--- Task statement ---
Word for word and without images, reproduce the listing that follows.

*** Opening Material provided ***

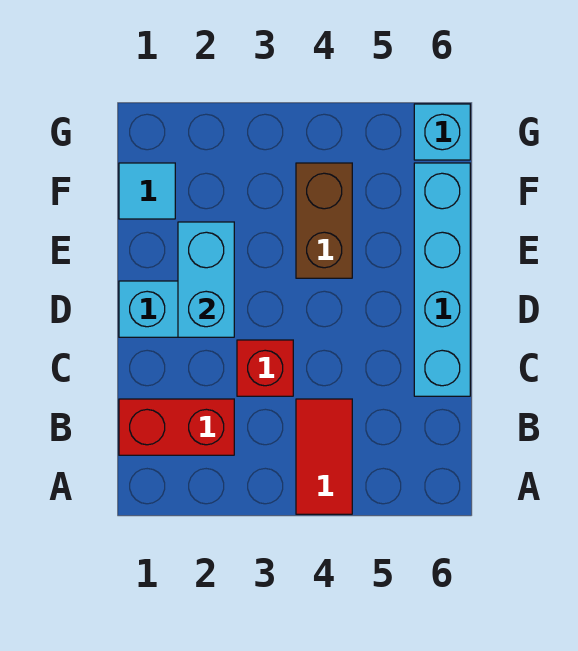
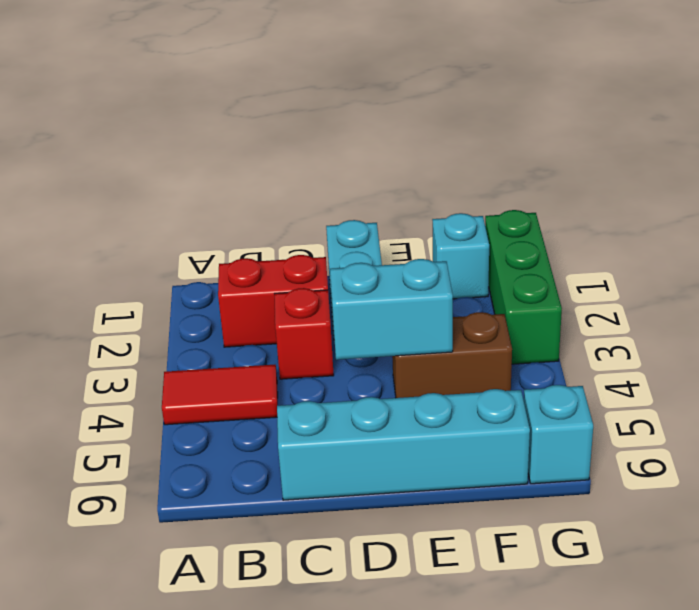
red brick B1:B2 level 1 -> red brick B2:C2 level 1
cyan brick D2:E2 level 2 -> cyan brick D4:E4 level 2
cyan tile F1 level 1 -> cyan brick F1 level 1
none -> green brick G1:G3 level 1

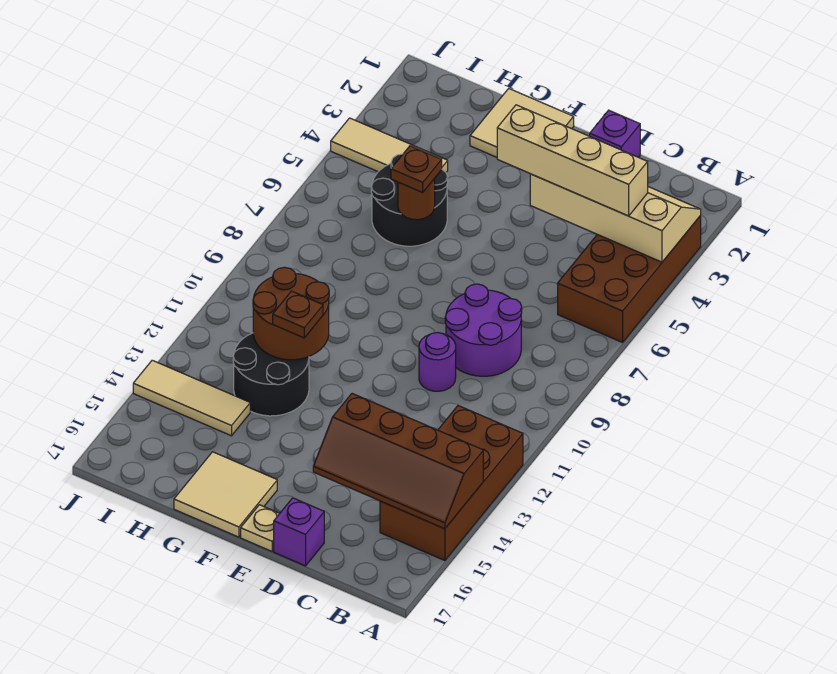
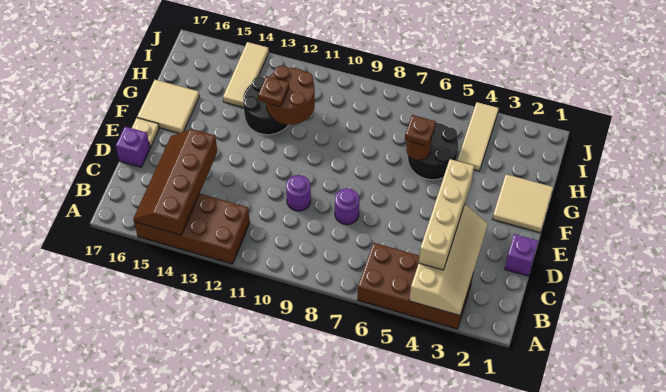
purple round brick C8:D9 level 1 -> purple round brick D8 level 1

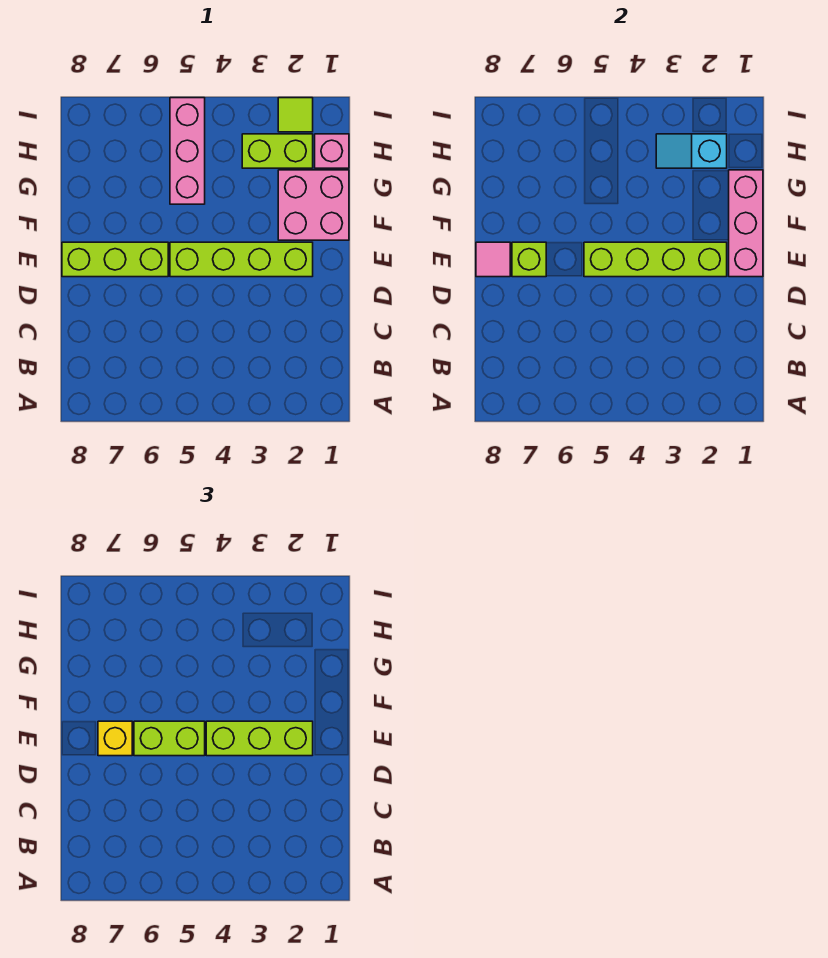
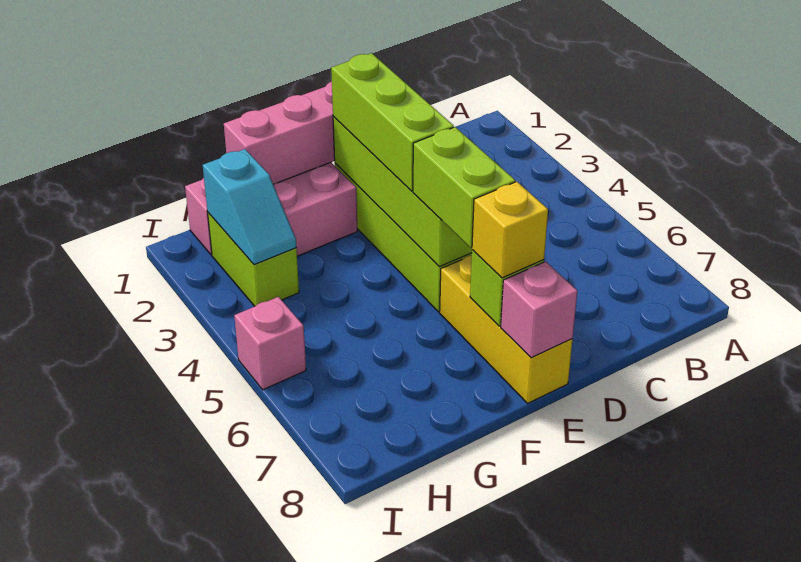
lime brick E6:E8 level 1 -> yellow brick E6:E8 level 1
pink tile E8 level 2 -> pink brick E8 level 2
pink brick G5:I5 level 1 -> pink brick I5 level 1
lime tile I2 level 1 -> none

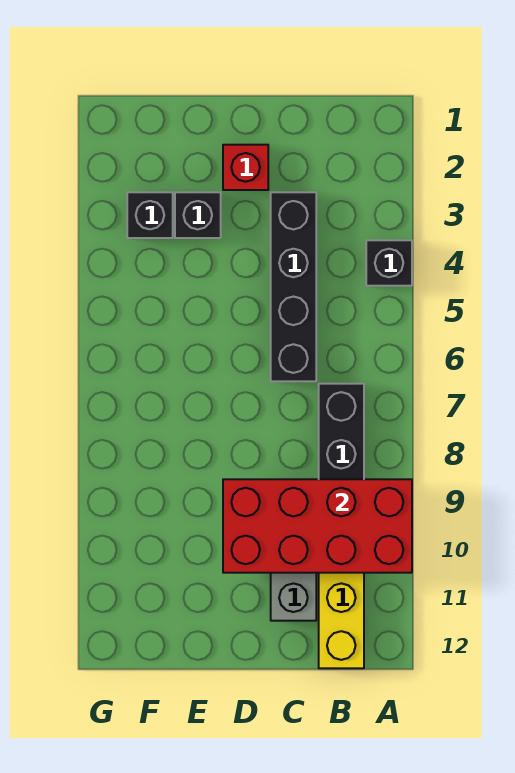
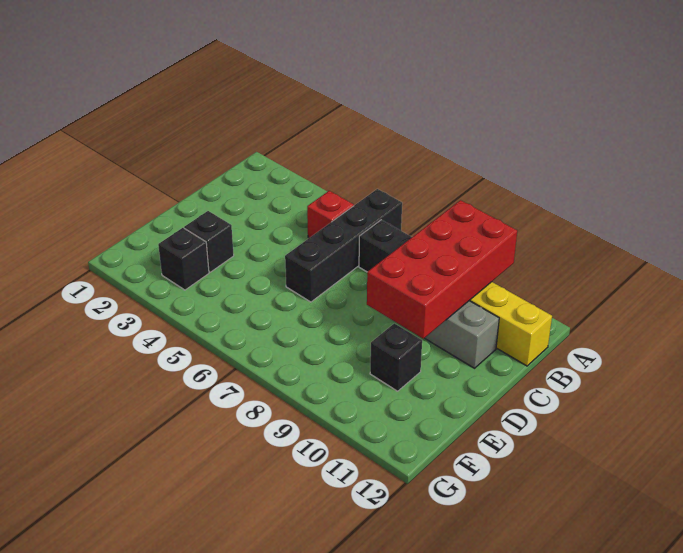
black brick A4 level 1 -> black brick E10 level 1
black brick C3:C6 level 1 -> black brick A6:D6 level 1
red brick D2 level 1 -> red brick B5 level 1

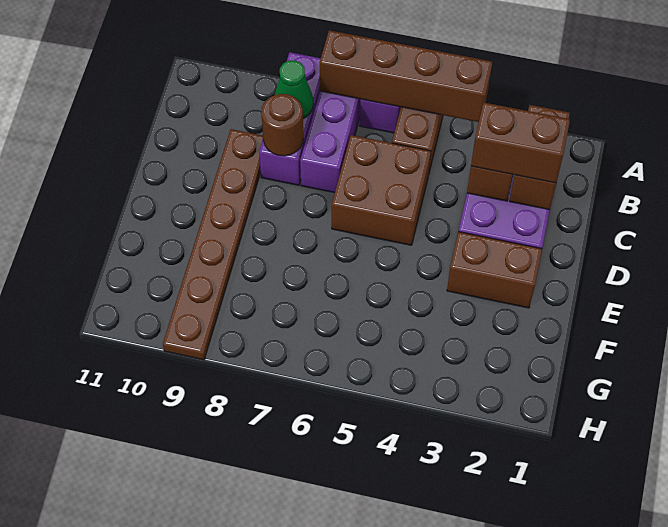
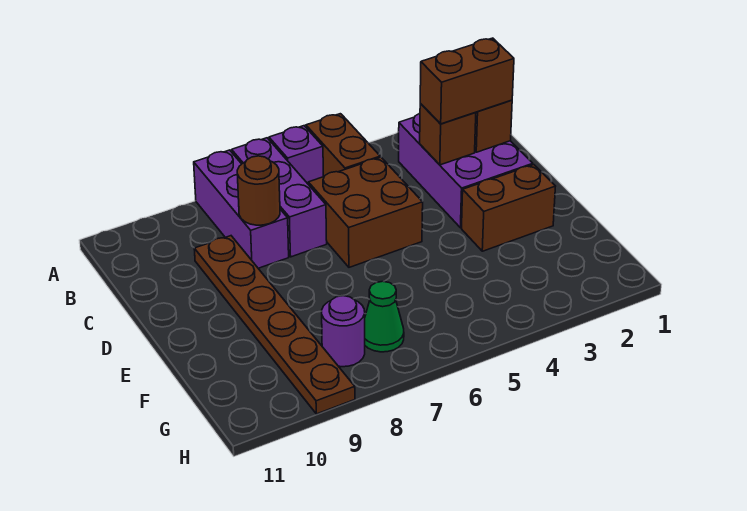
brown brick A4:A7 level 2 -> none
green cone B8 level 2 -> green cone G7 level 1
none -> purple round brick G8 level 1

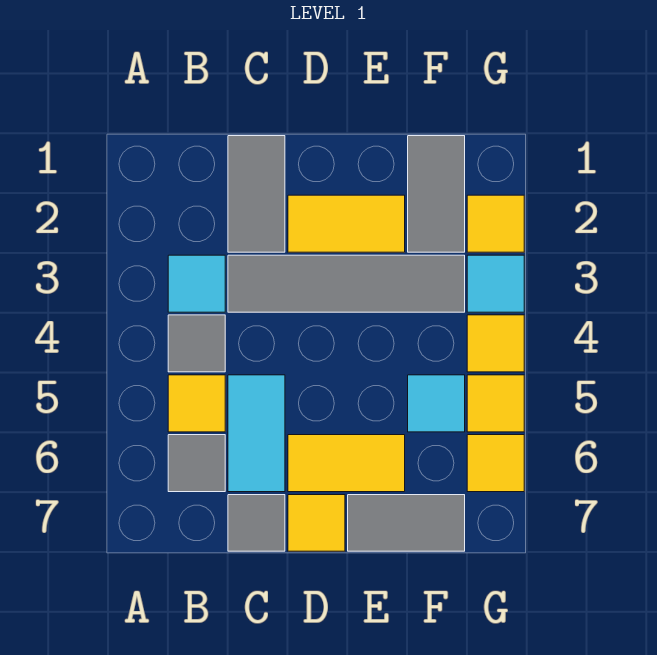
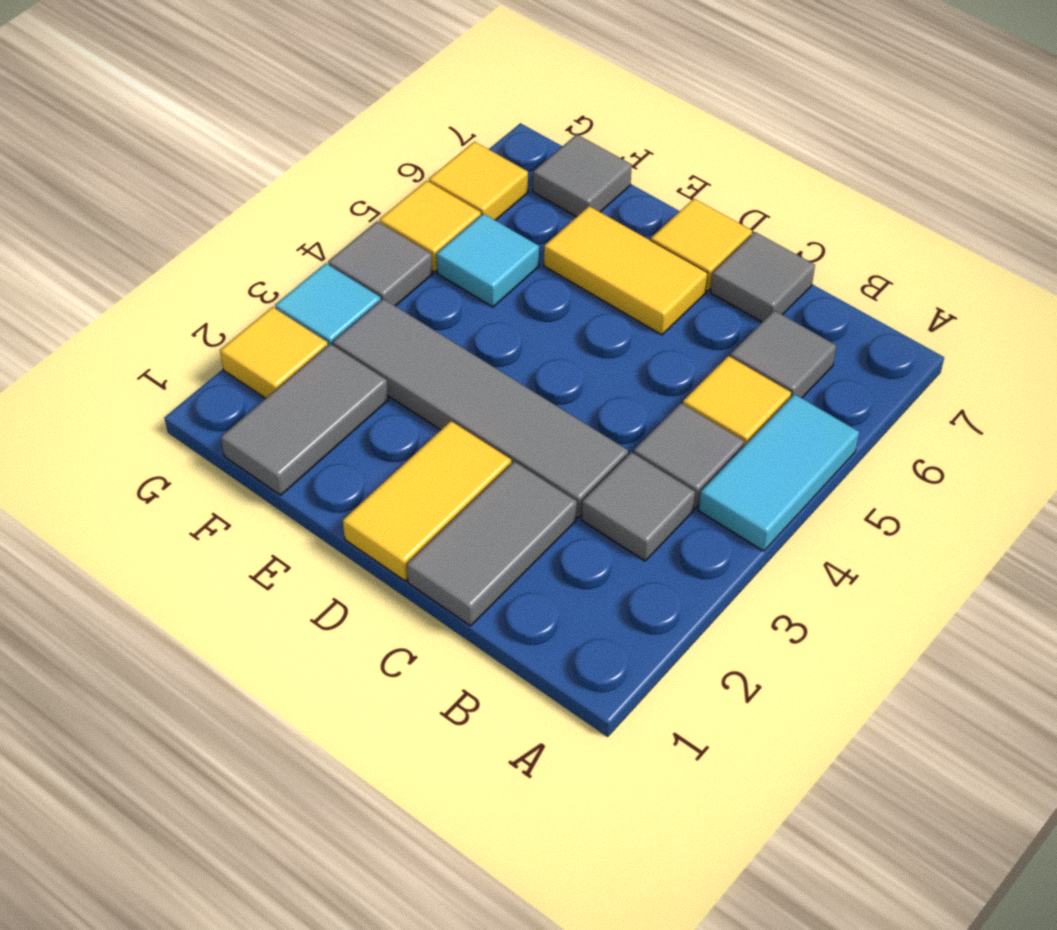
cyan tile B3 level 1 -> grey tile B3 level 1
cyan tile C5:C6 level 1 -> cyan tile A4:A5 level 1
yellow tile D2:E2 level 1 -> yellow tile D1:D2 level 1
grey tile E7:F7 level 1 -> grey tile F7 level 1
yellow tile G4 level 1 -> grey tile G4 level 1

*** Closing Material provided ***

--- Completed exercise ---
red brick B1:B2 level 1 -> red brick B2:C2 level 1
cyan brick D2:E2 level 2 -> cyan brick D4:E4 level 2
cyan tile F1 level 1 -> cyan brick F1 level 1
none -> green brick G1:G3 level 1

purple round brick C8:D9 level 1 -> purple round brick D8 level 1

lime brick E6:E8 level 1 -> yellow brick E6:E8 level 1
pink tile E8 level 2 -> pink brick E8 level 2
pink brick G5:I5 level 1 -> pink brick I5 level 1
lime tile I2 level 1 -> none

black brick A4 level 1 -> black brick E10 level 1
black brick C3:C6 level 1 -> black brick A6:D6 level 1
red brick D2 level 1 -> red brick B5 level 1

brown brick A4:A7 level 2 -> none
green cone B8 level 2 -> green cone G7 level 1
none -> purple round brick G8 level 1

cyan tile B3 level 1 -> grey tile B3 level 1
cyan tile C5:C6 level 1 -> cyan tile A4:A5 level 1
yellow tile D2:E2 level 1 -> yellow tile D1:D2 level 1
grey tile E7:F7 level 1 -> grey tile F7 level 1
yellow tile G4 level 1 -> grey tile G4 level 1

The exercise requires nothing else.